* Exercise goal
For the records below, output each line exactly as it appears, from the first through the line with "yellow circle: (427, 1112)".

Top of Entries shown

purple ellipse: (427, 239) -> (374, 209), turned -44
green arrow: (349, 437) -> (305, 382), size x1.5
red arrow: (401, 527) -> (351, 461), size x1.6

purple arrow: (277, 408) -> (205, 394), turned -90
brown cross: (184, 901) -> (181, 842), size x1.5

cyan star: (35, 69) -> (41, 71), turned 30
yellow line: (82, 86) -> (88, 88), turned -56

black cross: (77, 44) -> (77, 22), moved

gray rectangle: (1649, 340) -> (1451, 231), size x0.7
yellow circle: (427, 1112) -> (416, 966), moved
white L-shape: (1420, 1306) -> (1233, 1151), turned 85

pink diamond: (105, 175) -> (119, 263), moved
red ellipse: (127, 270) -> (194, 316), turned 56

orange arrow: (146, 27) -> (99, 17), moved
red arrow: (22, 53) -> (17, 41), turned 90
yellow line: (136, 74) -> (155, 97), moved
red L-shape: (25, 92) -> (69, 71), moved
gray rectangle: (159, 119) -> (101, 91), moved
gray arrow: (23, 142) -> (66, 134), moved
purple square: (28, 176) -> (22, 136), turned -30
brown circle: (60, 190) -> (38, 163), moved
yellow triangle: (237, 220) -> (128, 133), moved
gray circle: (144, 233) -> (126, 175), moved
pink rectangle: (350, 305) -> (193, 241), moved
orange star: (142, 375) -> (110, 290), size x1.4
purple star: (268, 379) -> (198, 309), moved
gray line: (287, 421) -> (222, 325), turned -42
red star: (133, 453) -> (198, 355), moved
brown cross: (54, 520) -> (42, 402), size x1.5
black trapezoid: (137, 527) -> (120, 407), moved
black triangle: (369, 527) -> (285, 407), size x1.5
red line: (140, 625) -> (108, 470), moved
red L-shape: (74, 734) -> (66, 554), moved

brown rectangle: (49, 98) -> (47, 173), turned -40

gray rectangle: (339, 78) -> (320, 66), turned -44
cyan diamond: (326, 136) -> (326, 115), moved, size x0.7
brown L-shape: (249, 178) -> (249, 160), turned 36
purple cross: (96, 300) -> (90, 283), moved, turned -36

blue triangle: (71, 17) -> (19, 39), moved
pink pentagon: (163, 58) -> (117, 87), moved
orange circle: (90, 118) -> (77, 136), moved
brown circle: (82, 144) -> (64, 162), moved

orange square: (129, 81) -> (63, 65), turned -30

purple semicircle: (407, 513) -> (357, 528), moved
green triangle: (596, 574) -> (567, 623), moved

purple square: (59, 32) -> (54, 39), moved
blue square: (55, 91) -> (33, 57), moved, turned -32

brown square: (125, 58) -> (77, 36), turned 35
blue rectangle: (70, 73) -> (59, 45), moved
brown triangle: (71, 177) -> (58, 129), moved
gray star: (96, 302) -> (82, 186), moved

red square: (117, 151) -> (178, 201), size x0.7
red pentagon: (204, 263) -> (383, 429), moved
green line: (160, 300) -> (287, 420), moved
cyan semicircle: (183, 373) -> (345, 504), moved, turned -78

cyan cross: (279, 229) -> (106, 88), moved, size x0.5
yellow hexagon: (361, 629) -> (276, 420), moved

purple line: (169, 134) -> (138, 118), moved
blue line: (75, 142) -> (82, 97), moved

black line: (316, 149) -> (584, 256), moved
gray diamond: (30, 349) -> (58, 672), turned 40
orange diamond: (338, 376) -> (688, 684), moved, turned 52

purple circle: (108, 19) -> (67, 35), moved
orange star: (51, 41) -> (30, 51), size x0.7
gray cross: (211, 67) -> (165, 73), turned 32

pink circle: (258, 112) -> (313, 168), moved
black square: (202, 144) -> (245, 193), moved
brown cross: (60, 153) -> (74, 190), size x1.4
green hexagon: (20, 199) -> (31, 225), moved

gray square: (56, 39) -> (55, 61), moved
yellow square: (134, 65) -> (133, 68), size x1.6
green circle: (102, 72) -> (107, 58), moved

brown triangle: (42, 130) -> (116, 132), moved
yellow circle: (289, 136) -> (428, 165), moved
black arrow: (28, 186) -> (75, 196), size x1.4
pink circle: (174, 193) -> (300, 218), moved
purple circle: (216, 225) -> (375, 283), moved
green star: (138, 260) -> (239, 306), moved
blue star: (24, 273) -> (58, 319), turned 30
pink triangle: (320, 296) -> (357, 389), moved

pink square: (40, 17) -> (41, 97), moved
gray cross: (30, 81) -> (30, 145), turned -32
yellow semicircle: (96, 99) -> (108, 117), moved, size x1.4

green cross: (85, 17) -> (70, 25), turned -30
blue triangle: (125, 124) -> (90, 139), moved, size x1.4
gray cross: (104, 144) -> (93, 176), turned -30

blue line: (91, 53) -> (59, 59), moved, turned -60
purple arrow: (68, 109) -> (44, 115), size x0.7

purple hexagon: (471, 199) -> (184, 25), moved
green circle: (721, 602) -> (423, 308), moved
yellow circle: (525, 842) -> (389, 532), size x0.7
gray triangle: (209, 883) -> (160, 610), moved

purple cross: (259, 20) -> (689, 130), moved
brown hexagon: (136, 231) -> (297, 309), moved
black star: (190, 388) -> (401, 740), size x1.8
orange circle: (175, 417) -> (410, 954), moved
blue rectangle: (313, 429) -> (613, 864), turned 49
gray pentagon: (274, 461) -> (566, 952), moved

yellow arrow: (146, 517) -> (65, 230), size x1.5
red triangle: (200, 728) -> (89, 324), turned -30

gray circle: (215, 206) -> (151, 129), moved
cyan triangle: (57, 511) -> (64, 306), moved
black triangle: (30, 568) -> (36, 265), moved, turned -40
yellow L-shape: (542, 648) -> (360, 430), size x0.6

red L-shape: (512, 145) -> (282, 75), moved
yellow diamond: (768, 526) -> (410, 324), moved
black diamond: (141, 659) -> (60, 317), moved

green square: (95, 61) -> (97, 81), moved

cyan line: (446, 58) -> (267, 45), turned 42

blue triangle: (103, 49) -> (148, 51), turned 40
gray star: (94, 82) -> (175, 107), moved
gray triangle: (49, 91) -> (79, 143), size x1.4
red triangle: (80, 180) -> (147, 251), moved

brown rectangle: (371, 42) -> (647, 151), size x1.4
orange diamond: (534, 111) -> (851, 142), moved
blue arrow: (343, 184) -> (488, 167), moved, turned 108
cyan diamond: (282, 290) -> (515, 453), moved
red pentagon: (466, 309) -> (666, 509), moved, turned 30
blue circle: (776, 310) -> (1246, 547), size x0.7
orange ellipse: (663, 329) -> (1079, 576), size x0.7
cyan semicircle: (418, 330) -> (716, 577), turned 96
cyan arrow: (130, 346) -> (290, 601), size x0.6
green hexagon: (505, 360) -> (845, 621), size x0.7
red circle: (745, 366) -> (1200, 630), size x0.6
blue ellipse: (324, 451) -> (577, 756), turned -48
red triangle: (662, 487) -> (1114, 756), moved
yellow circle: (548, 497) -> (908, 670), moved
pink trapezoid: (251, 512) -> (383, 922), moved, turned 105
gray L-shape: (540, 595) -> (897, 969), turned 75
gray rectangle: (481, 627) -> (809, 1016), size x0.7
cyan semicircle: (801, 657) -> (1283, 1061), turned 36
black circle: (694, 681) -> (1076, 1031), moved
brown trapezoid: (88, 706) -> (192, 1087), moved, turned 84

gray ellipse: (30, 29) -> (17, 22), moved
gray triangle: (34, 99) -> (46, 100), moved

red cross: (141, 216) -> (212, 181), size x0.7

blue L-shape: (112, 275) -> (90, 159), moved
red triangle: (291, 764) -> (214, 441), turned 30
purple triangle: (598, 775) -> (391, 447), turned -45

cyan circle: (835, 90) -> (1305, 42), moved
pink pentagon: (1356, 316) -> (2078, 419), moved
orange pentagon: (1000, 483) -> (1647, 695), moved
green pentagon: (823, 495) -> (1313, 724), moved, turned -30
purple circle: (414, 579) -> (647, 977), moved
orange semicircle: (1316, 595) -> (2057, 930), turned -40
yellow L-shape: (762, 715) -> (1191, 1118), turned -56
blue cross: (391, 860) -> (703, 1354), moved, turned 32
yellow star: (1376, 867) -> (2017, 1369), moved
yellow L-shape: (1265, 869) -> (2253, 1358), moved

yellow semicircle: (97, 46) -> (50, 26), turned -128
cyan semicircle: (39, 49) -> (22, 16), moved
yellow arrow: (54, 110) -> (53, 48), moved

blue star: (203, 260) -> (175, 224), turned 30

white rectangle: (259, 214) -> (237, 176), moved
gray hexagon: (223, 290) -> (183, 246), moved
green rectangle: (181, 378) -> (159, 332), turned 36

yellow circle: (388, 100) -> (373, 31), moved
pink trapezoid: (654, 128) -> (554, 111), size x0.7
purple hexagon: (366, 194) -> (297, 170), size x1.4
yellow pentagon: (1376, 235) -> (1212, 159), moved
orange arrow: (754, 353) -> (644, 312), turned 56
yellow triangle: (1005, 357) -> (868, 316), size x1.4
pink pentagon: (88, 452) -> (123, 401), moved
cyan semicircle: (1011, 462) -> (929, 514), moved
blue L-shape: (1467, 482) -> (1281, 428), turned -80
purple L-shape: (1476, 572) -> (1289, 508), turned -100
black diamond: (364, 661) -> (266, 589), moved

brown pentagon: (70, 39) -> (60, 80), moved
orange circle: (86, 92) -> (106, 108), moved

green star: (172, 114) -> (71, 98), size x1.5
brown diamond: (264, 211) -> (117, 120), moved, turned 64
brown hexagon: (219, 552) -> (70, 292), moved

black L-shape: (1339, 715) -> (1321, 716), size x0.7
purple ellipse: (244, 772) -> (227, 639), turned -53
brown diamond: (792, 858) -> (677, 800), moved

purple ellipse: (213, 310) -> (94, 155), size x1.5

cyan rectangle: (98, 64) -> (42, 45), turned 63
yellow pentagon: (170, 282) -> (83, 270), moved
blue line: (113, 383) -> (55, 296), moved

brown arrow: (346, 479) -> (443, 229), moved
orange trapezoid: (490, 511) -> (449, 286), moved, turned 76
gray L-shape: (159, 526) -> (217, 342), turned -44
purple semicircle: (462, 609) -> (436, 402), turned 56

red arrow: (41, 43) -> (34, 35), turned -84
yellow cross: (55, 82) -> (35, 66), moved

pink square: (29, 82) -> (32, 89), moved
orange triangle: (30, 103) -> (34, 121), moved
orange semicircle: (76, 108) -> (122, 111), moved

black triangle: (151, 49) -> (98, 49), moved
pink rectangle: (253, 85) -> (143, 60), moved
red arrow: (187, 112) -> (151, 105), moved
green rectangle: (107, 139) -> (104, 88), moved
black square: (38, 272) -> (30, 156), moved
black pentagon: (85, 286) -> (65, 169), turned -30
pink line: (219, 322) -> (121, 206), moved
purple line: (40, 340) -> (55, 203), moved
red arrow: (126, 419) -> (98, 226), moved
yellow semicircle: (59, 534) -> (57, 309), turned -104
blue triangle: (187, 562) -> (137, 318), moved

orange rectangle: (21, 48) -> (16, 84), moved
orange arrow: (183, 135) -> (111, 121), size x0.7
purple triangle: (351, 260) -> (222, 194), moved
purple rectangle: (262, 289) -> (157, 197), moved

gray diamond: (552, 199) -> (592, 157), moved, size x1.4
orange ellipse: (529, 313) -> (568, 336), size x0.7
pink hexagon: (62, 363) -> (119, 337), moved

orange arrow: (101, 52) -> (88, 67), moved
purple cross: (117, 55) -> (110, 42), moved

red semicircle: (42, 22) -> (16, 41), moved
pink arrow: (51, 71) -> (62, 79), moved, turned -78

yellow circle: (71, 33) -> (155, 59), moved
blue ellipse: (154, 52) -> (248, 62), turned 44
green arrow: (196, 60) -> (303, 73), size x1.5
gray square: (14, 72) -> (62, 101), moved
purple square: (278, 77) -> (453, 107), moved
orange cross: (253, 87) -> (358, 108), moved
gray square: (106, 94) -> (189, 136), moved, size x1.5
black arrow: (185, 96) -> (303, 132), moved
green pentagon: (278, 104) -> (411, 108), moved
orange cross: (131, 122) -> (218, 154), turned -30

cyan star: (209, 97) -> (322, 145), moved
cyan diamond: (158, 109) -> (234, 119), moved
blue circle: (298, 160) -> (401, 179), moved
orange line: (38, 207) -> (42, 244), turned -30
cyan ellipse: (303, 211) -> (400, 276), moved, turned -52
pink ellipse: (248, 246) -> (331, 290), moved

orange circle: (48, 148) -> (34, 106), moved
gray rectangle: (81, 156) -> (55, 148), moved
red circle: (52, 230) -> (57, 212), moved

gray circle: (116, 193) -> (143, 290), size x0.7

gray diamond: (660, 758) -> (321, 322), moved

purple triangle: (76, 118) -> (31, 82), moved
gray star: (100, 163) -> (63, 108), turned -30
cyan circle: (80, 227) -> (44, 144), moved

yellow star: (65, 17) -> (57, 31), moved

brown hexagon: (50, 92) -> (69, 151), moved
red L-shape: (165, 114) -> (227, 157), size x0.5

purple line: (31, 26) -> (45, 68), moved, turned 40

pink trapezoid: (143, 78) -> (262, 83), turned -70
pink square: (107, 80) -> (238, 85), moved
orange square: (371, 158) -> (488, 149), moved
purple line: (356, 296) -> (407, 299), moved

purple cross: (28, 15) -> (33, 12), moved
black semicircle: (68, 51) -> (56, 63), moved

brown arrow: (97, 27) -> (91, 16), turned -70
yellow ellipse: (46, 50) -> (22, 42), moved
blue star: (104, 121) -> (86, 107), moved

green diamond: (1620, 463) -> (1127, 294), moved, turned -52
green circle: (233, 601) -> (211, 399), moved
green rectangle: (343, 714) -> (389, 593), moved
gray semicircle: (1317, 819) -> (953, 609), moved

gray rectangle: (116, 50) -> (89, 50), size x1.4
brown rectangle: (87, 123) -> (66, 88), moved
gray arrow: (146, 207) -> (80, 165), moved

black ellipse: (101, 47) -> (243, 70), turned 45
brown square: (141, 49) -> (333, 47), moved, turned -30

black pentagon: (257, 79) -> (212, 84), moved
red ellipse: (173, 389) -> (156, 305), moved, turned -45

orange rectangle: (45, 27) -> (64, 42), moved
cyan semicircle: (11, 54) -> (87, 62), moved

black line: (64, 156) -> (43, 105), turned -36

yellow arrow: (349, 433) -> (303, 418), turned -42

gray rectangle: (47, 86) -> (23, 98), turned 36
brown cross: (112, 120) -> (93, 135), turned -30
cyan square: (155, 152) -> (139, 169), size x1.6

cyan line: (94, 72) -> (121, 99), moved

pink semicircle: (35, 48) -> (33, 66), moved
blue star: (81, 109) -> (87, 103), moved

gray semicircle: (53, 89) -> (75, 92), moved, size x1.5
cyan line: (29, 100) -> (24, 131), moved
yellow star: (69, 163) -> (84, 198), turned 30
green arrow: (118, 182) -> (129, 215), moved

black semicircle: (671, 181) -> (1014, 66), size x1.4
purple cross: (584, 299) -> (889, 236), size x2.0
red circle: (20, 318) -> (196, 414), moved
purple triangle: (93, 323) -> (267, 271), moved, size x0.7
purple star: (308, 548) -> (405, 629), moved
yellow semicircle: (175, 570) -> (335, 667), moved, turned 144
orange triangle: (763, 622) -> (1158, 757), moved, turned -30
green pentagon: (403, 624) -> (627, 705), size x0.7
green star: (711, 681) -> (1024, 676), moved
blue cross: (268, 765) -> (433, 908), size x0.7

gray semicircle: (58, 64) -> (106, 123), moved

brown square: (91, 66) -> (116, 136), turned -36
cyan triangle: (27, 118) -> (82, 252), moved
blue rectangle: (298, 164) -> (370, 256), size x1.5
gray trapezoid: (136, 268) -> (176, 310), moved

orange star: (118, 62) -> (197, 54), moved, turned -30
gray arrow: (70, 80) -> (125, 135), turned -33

Bottom of Entries shown

* Answer area
purple ellipse: (427, 239) -> (374, 209), turned -44
green arrow: (349, 437) -> (305, 382), size x1.5
red arrow: (401, 527) -> (351, 461), size x1.6

purple arrow: (277, 408) -> (205, 394), turned -90
brown cross: (184, 901) -> (181, 842), size x1.5

cyan star: (35, 69) -> (41, 71), turned 30
yellow line: (82, 86) -> (88, 88), turned -56

black cross: (77, 44) -> (77, 22), moved

gray rectangle: (1649, 340) -> (1451, 231), size x0.7
yellow circle: (427, 1112) -> (416, 966), moved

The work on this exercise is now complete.